What to work on: The word "yellow" may appear in some of the lines below. State how many lines contain it, and write only that number.

Stored data:
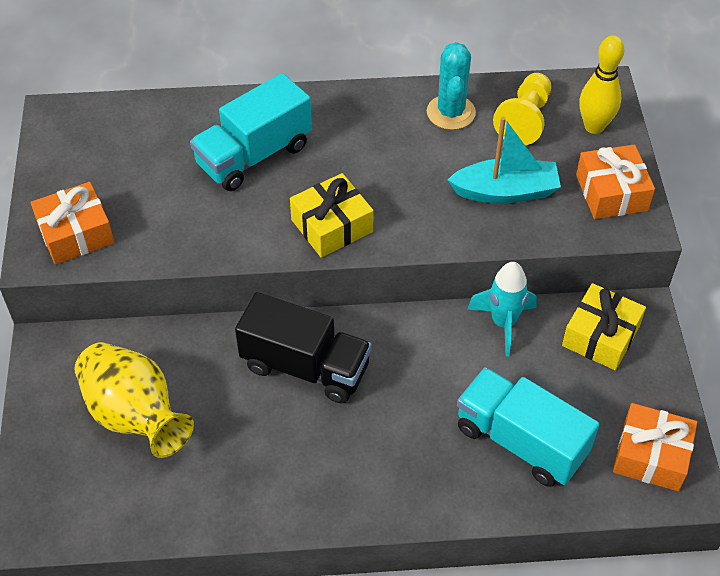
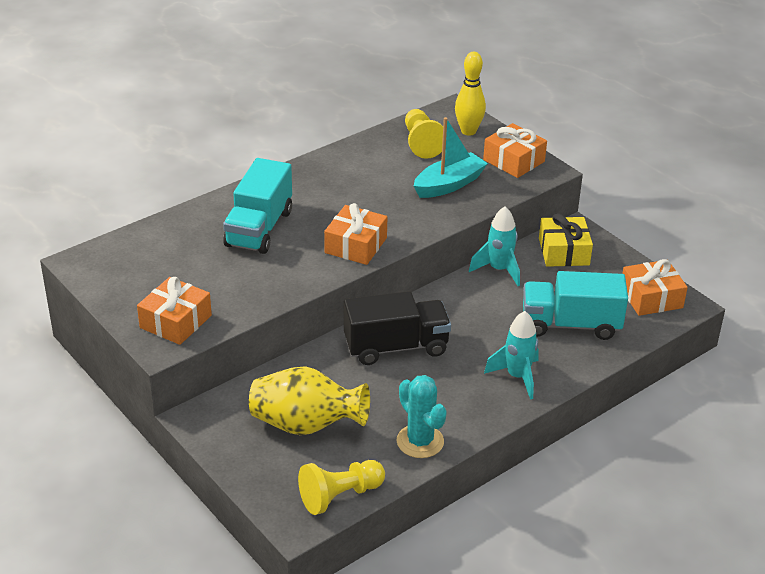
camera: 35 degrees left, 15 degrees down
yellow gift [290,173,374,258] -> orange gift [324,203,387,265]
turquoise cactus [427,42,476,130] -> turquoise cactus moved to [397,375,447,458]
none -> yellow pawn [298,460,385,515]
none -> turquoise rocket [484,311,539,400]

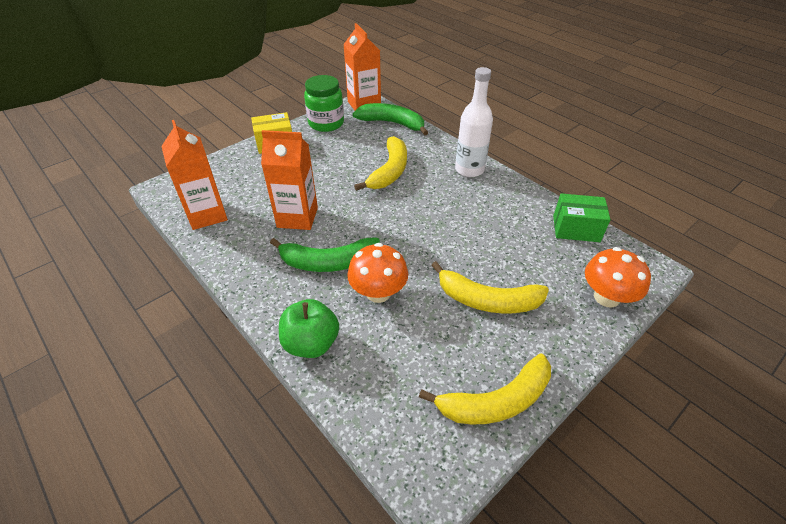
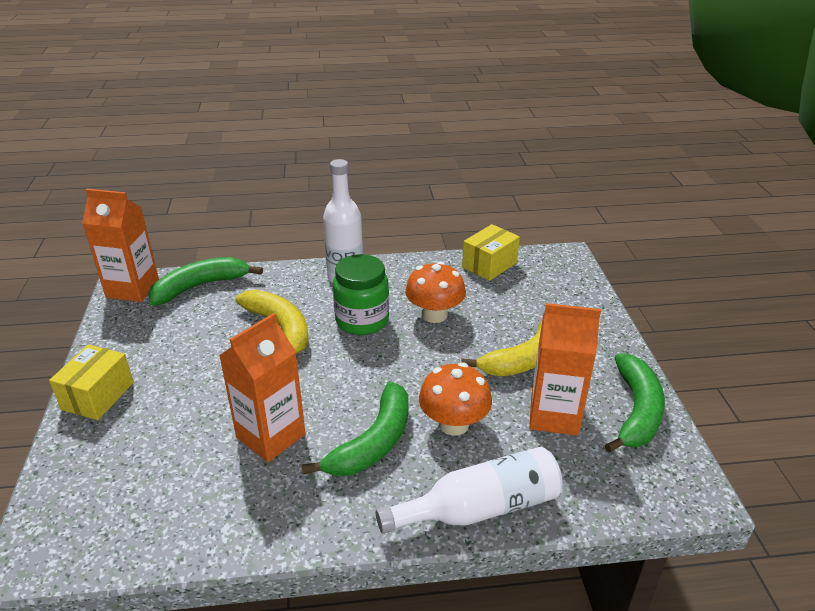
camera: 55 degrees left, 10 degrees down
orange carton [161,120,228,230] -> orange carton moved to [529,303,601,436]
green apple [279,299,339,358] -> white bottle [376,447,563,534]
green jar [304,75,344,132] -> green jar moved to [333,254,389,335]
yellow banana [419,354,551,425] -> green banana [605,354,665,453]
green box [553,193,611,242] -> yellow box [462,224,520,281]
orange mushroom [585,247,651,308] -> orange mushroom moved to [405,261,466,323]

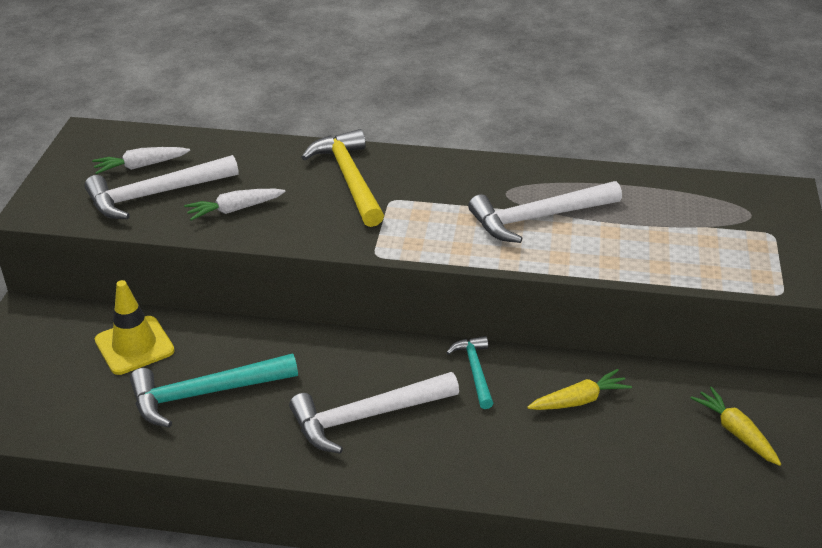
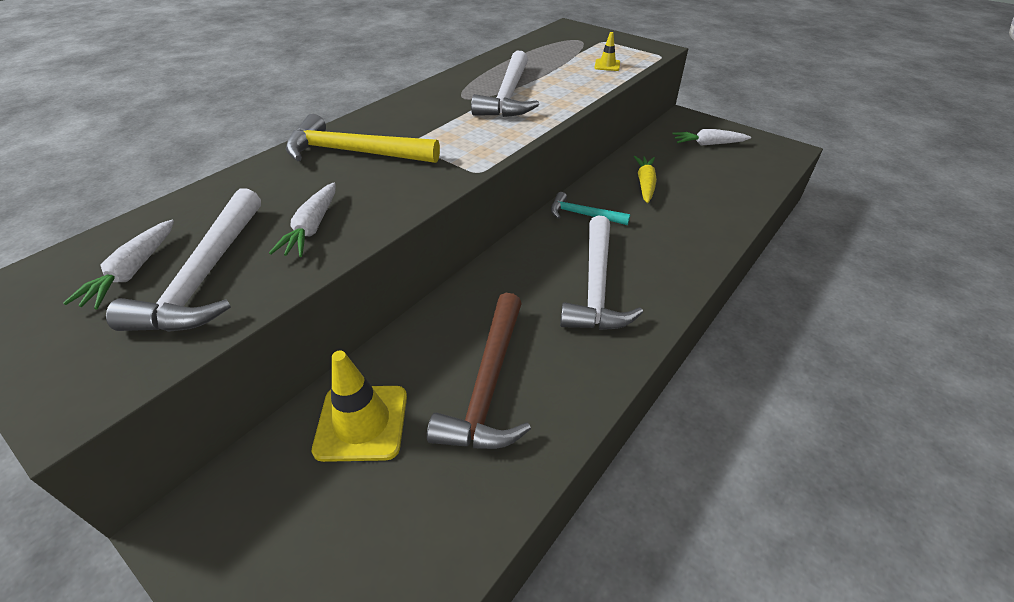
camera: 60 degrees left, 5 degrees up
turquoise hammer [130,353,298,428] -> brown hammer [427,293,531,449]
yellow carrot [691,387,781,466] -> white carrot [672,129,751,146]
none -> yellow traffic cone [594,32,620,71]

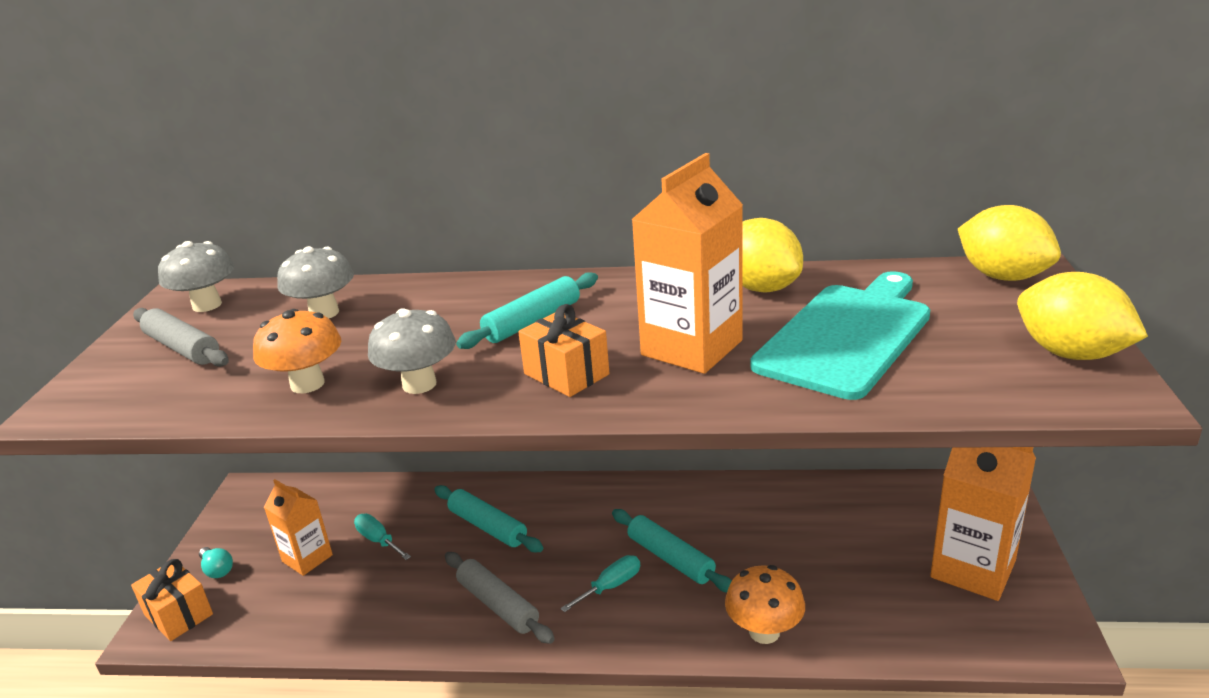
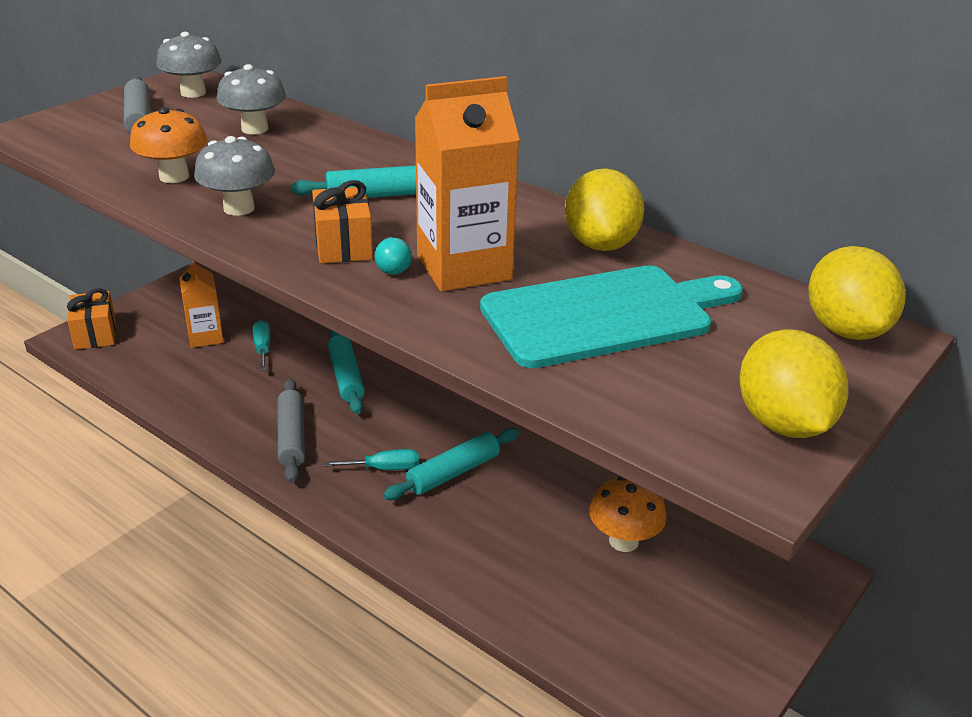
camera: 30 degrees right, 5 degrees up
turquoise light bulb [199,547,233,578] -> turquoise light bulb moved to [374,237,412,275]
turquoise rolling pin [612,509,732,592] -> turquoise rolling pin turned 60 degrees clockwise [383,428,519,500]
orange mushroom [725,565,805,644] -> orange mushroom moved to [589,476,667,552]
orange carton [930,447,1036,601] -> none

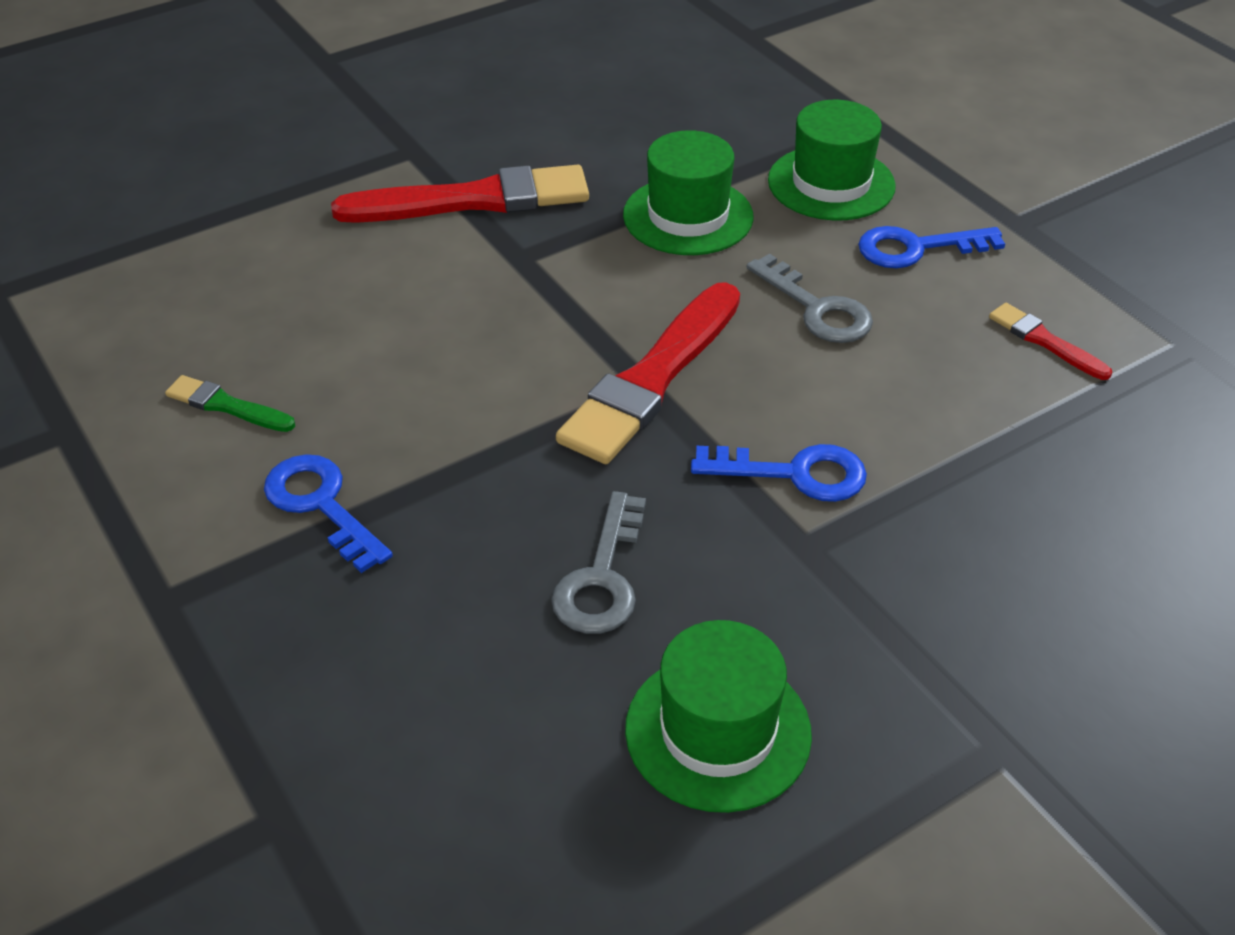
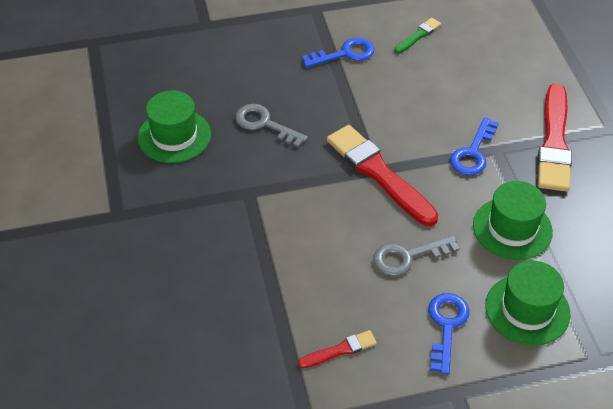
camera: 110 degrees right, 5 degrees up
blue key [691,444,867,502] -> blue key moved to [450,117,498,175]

Answer box: 6